• **TASK DESCRIPTION**:
After locating the line that contains "R201: none -> 2.2k (MID, VOL)" in the following entries, reproduce it and each later line exactly, including the last.

● ● ● ● ● ● ●

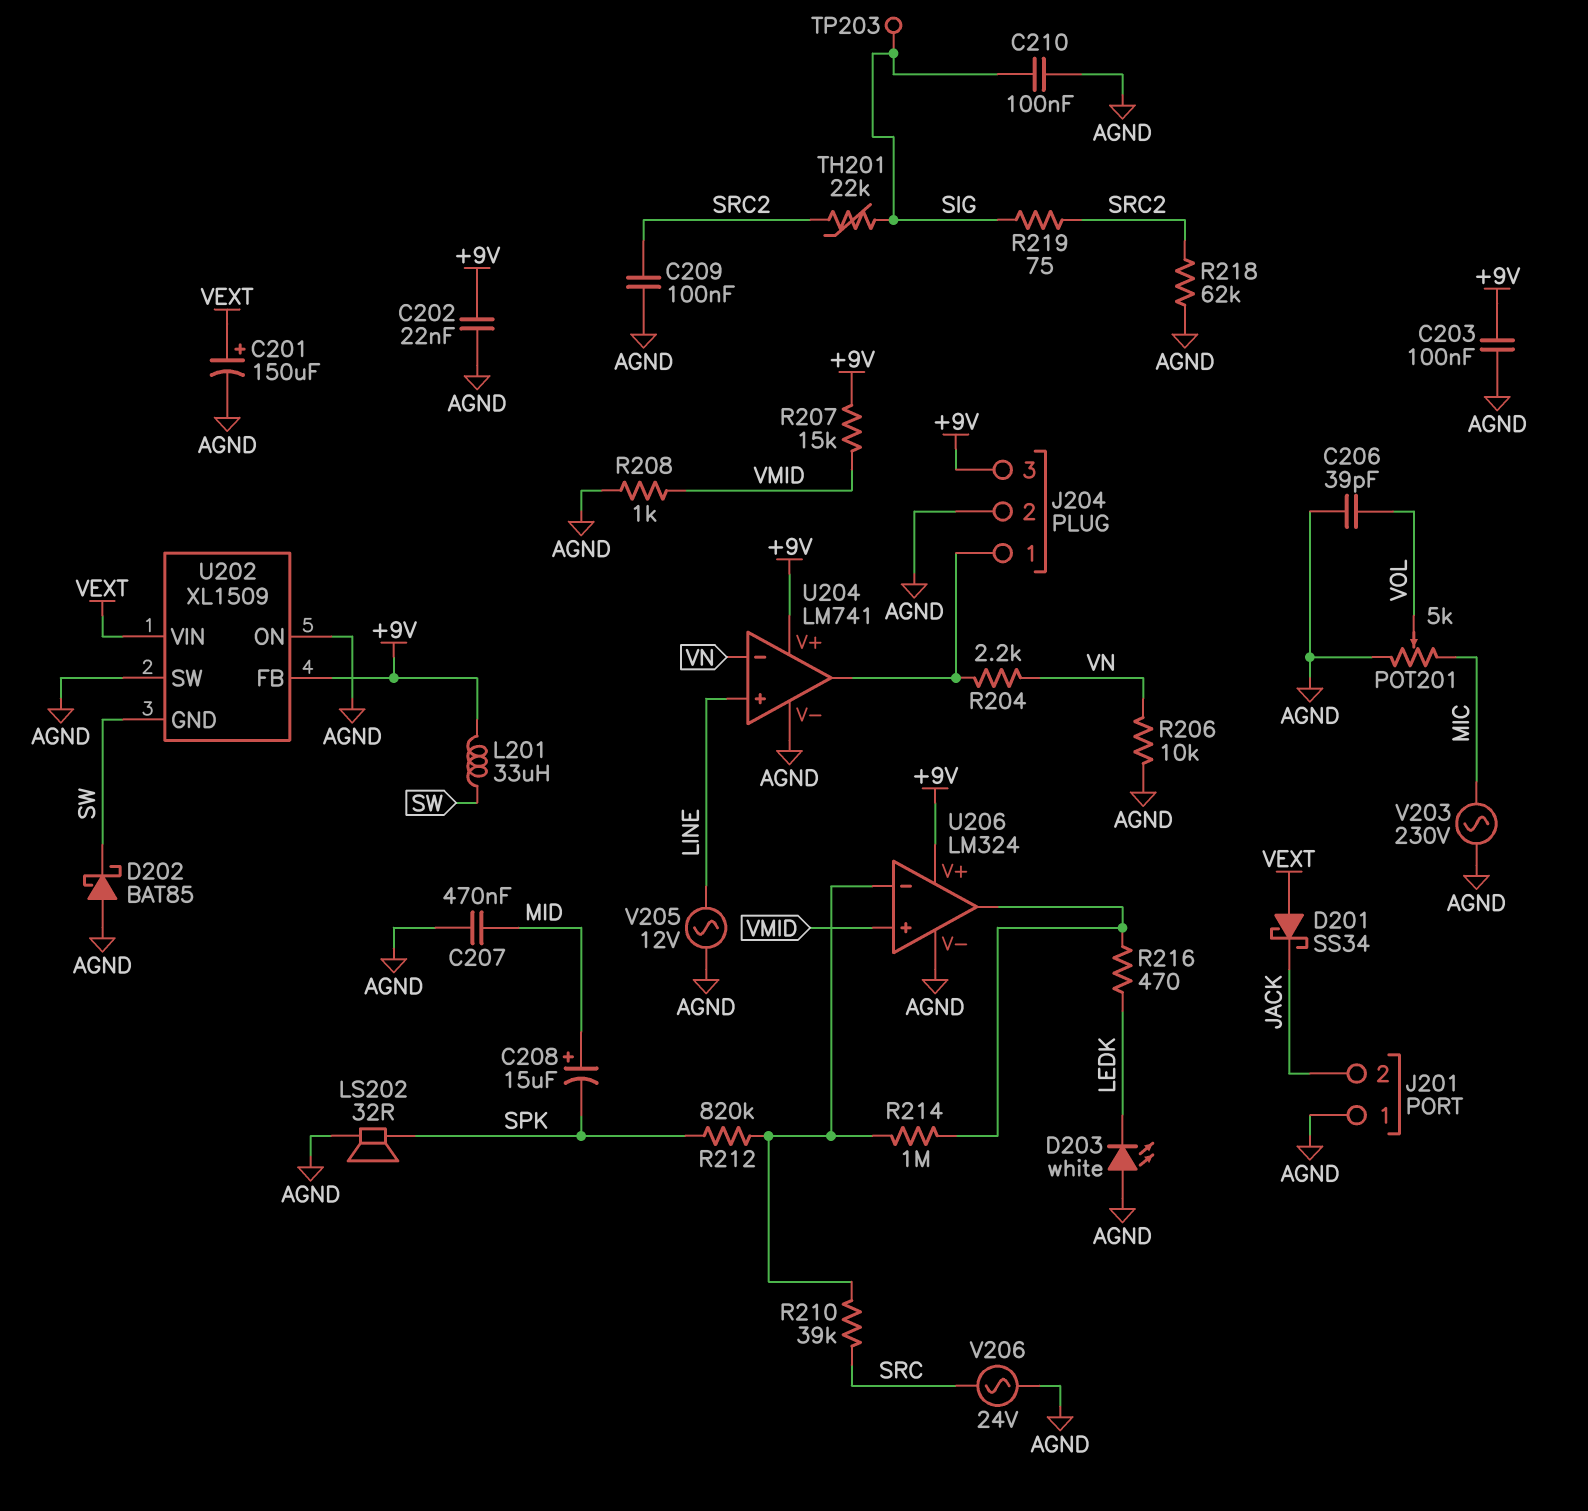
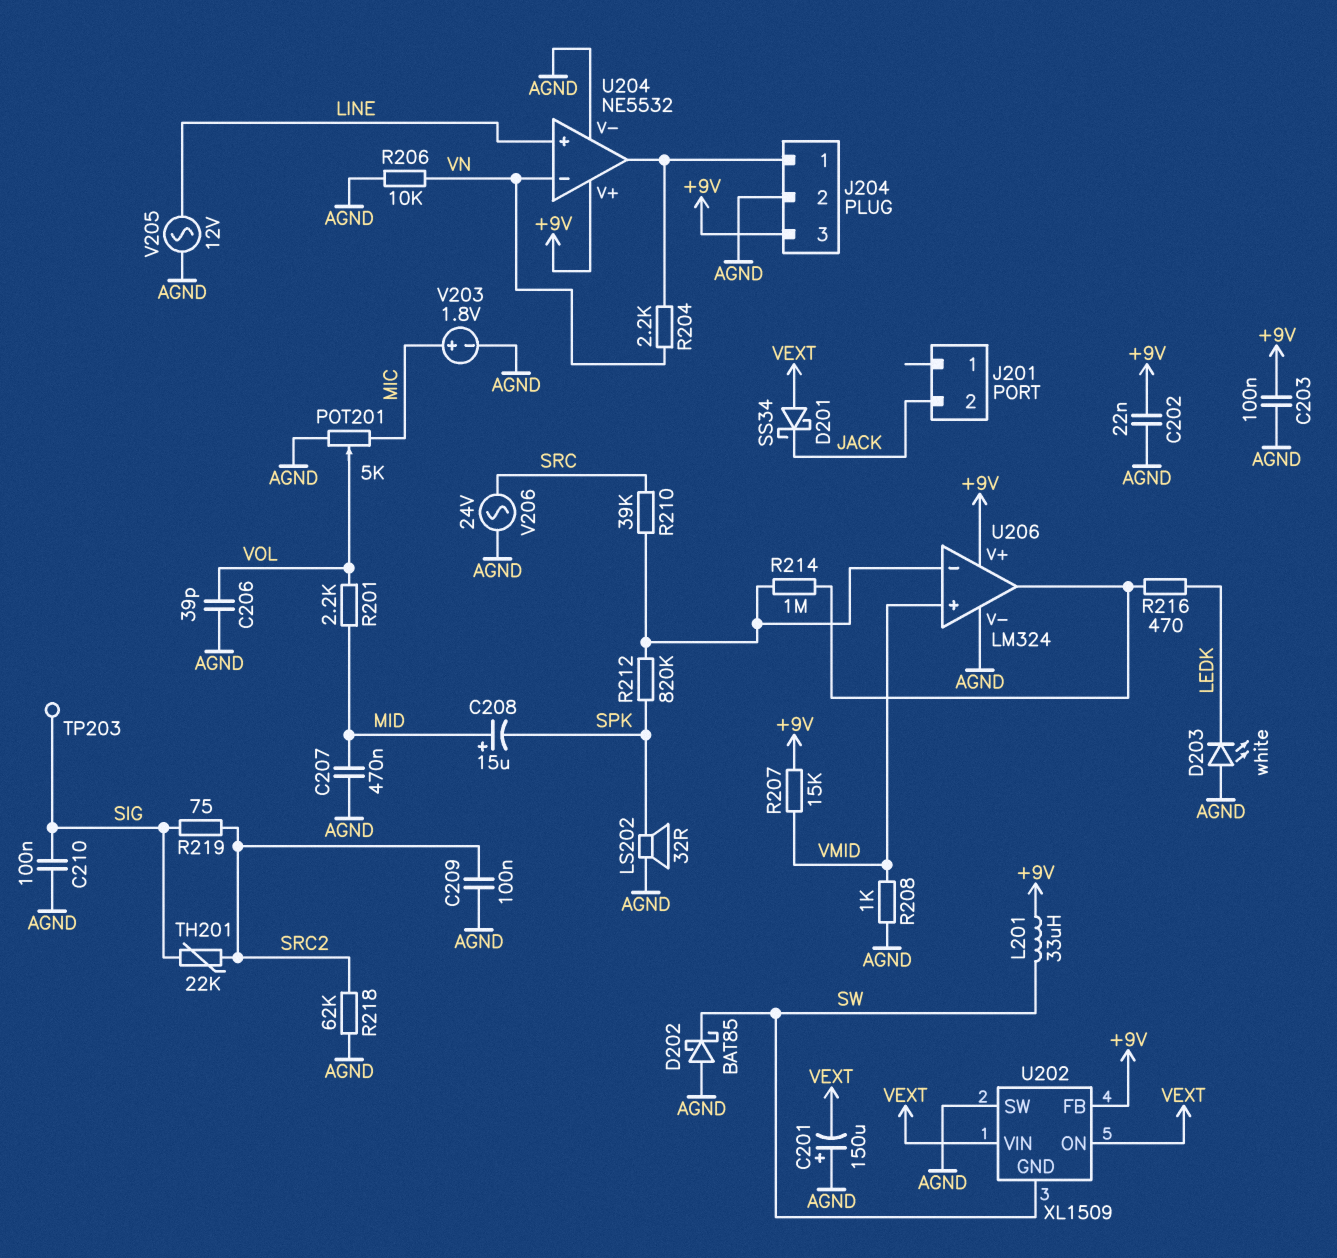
C201: 150uF (plus VEXT, minus AGND) -> 150uF (plus AGND, minus VEXT)
J201 pin 1: AGND -> none
R201: none -> 2.2k (MID, VOL)
U202 pin ON: AGND -> VEXT
U204: LM741 -> NE5532
V203: AC 230V (AGND, MIC) -> 1.8V (plus MIC, minus AGND)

● ● ● ● ● ● ●

• **ANSWER BELOW**:
R201: none -> 2.2k (MID, VOL)
U202 pin ON: AGND -> VEXT
U204: LM741 -> NE5532
V203: AC 230V (AGND, MIC) -> 1.8V (plus MIC, minus AGND)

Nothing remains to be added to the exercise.